▶ _DIRECTIVE_
With images excluded, write out each entry below exactly as given.

▶ _Entries taken from a collection_
________________________________________

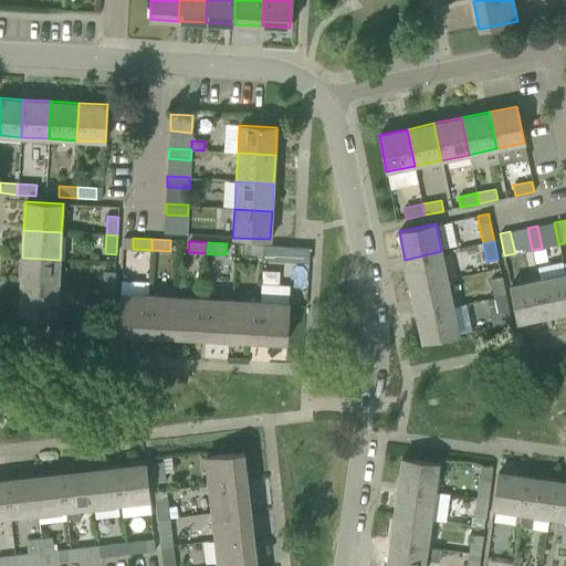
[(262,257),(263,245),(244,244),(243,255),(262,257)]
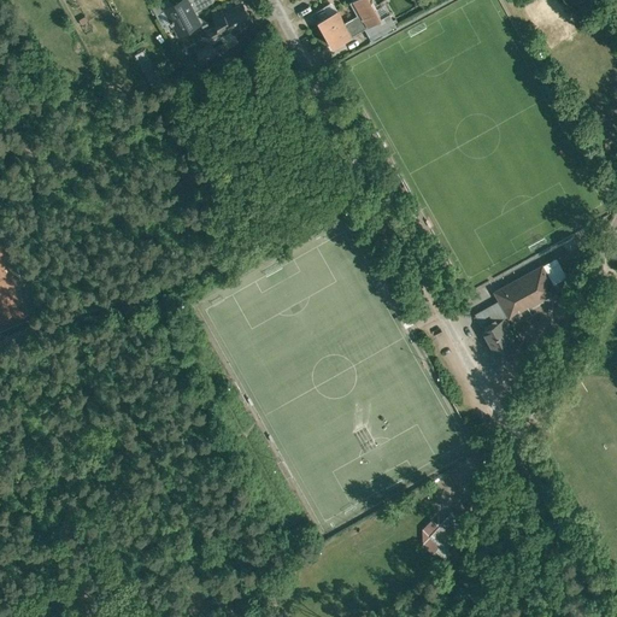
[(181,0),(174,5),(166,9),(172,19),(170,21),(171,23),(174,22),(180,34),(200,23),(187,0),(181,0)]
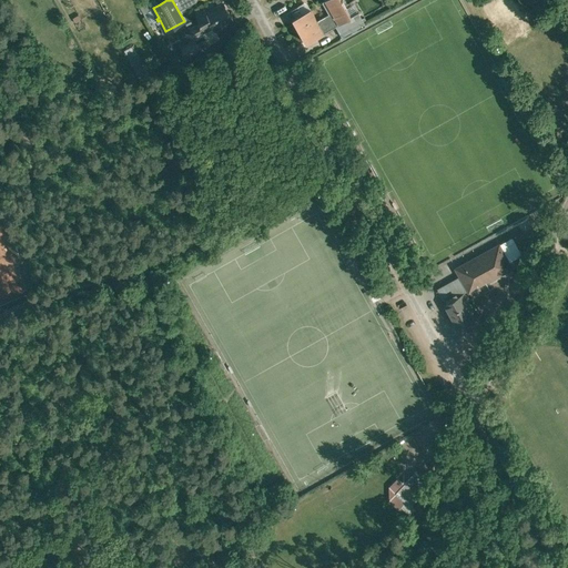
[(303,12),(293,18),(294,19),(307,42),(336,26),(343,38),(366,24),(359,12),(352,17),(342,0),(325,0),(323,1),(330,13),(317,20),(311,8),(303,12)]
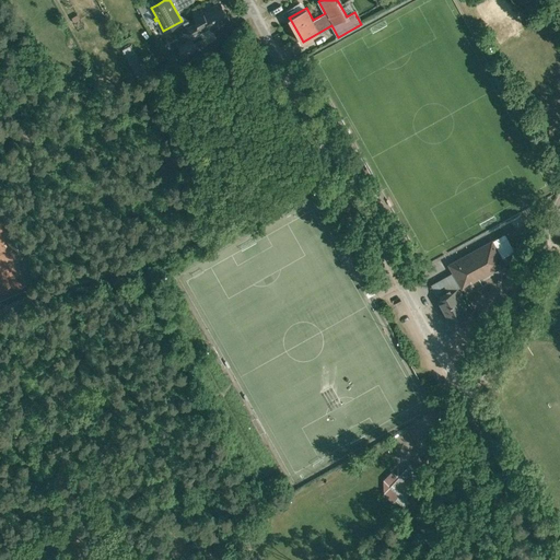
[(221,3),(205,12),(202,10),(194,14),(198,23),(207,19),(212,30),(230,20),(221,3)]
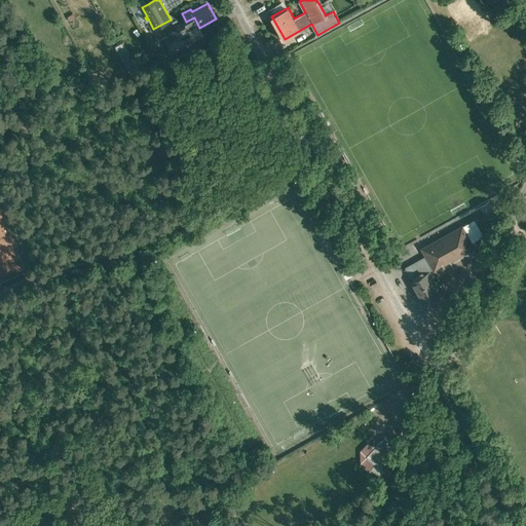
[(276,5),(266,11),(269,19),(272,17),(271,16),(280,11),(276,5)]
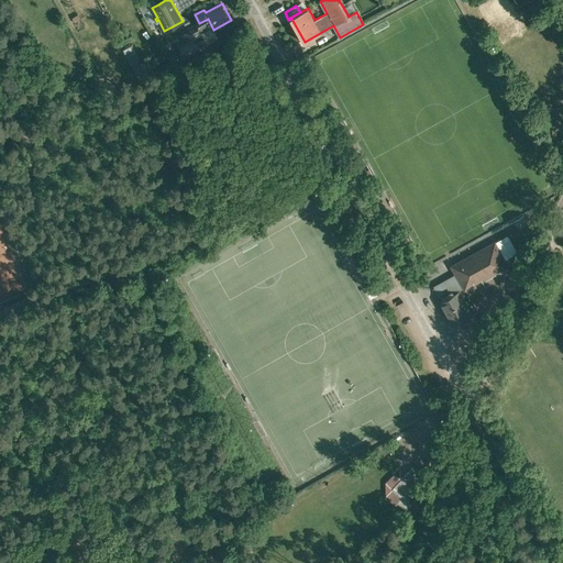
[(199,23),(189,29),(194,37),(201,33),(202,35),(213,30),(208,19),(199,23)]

________________________________________

▶ _SOLUTION FOR THIS EXERCISE_
[(262,257),(263,245),(244,244),(243,255),(262,257)]
[(181,0),(174,5),(166,9),(172,19),(170,21),(171,23),(174,22),(180,34),(200,23),(187,0),(181,0)]
[(303,12),(293,18),(294,19),(307,42),(336,26),(343,38),(366,24),(359,12),(352,17),(342,0),(325,0),(323,1),(330,13),(317,20),(311,8),(303,12)]
[(221,3),(205,12),(202,10),(194,14),(198,23),(207,19),(212,30),(230,20),(221,3)]
[(276,5),(266,11),(269,19),(272,17),(271,16),(280,11),(276,5)]
[(199,23),(189,29),(194,37),(201,33),(202,35),(213,30),(208,19),(199,23)]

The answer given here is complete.